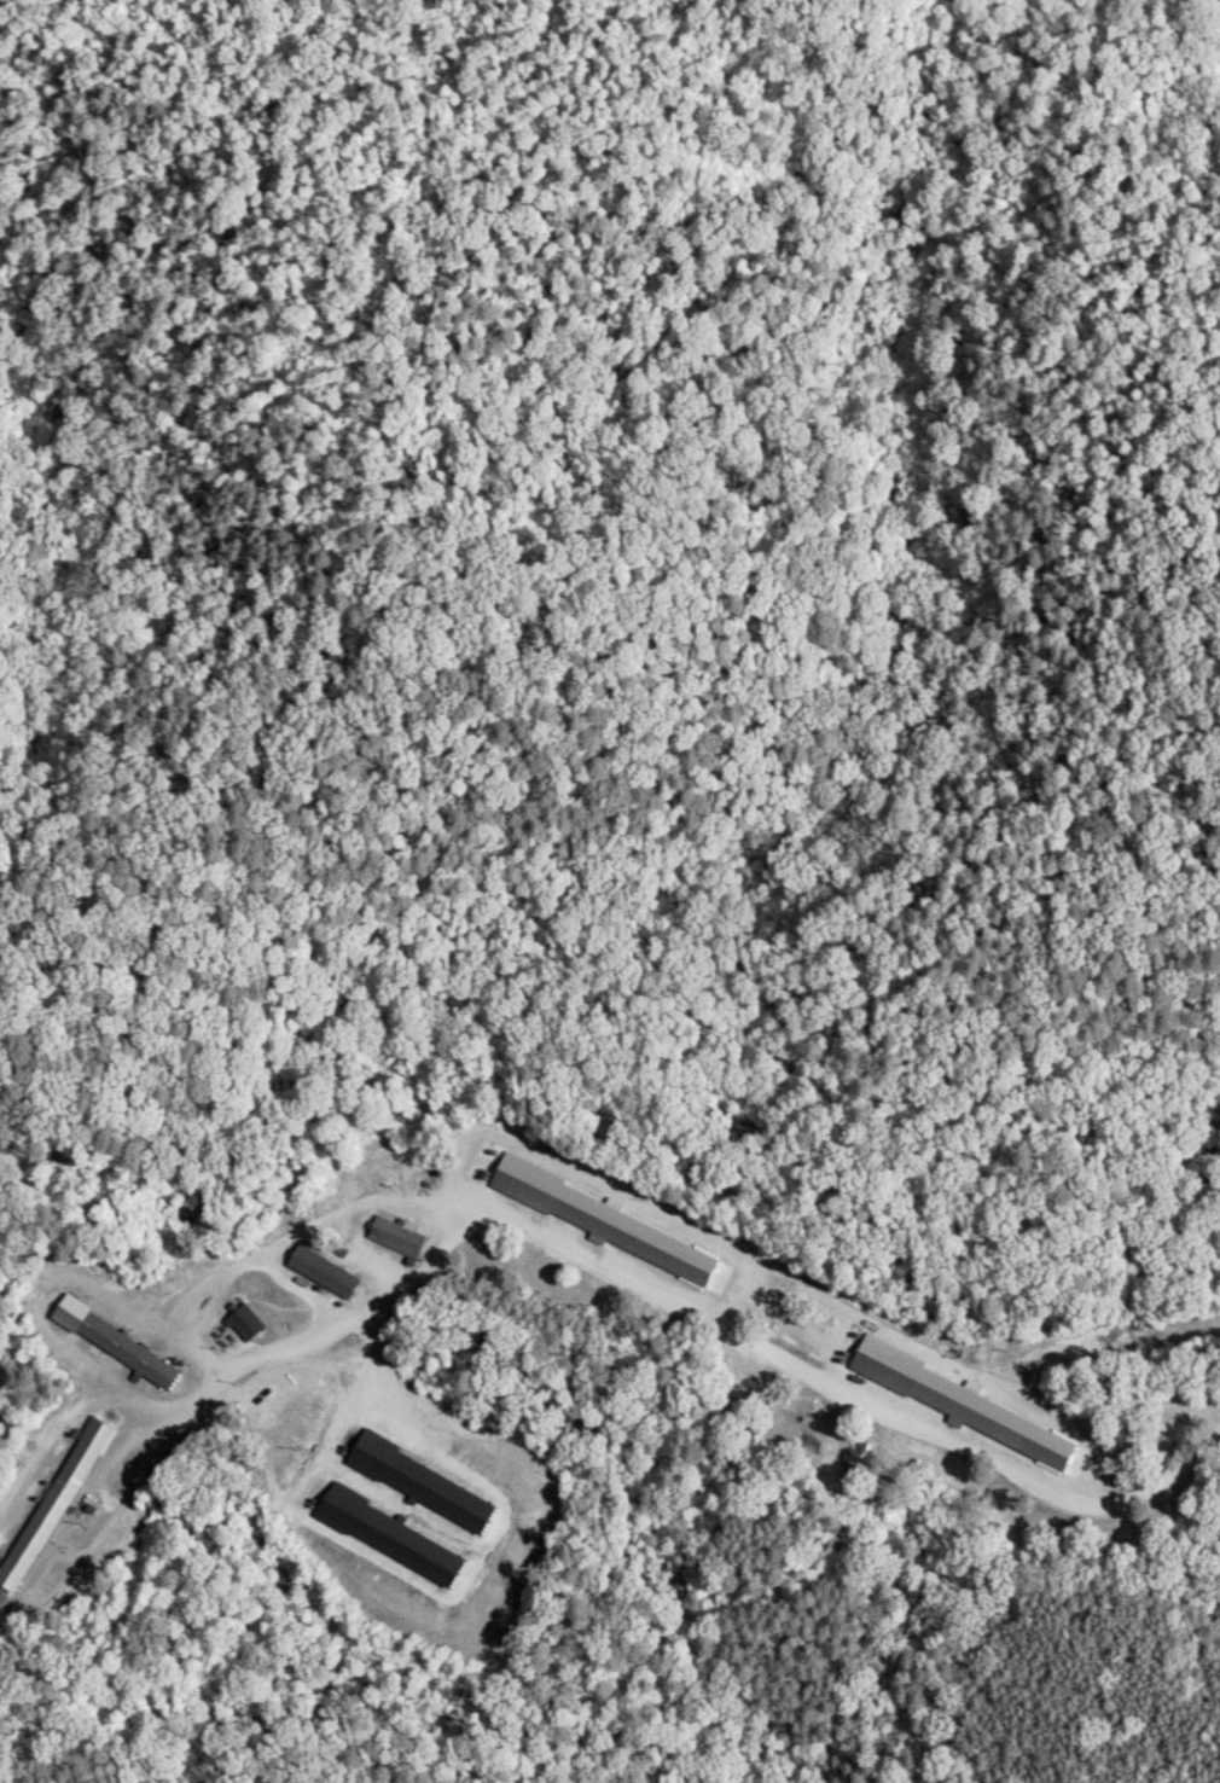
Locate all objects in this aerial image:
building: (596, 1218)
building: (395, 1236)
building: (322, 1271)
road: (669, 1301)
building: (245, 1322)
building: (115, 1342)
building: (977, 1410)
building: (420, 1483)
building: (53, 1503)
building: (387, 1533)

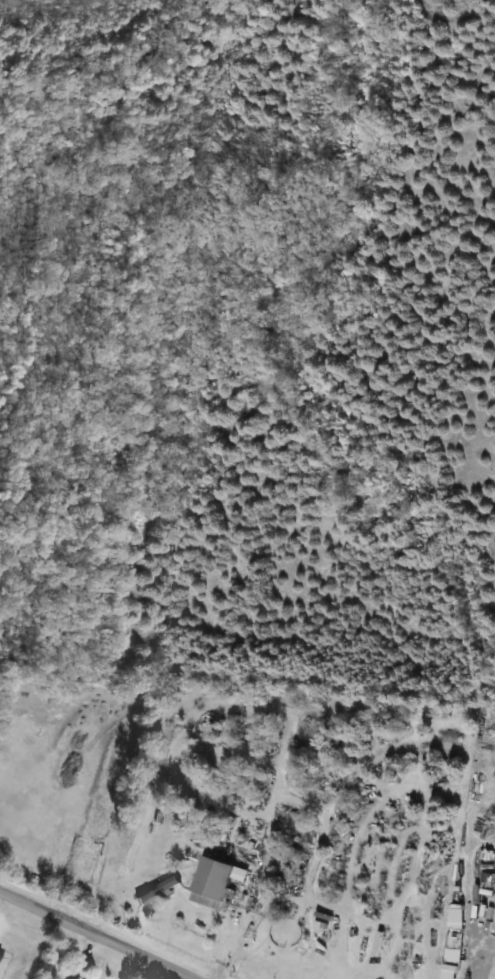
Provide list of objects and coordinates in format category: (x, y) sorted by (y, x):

::::::::

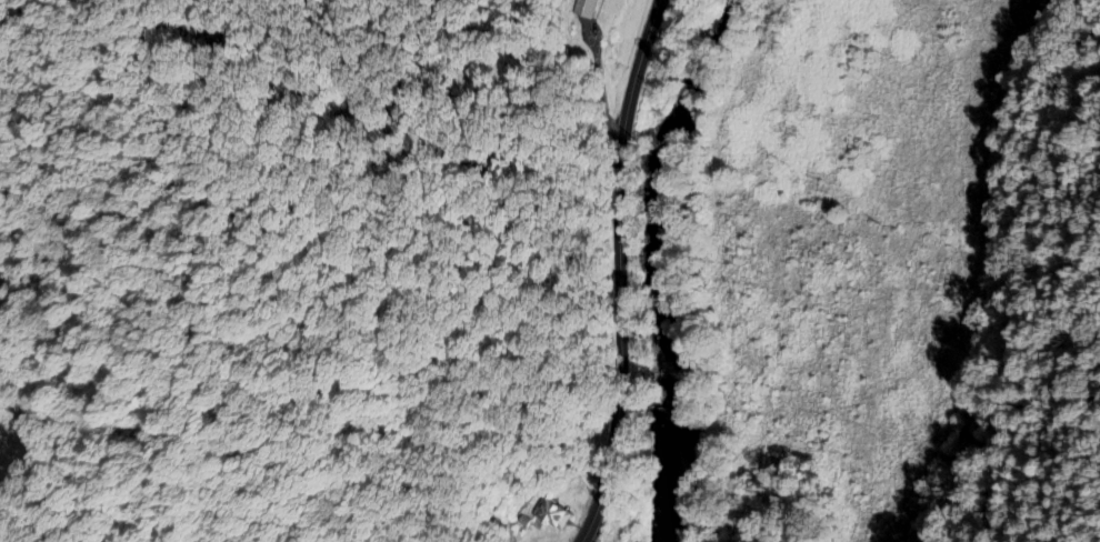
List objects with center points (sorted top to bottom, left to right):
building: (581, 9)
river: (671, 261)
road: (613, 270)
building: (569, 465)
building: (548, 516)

::::::::

● **What you need to do**:
Start at the line containing "Locate all objects" above and stop at the line containing "Provide list of". Output those lines exactly, both included, but none of the pictures.

● **Expected answer**:
Locate all objects in this aerial image:
building: (596, 1218)
building: (395, 1236)
building: (322, 1271)
road: (669, 1301)
building: (245, 1322)
building: (115, 1342)
building: (977, 1410)
building: (420, 1483)
building: (53, 1503)
building: (387, 1533)

Provide list of objects and coordinates in format category: (x, y) sorted by (y, x):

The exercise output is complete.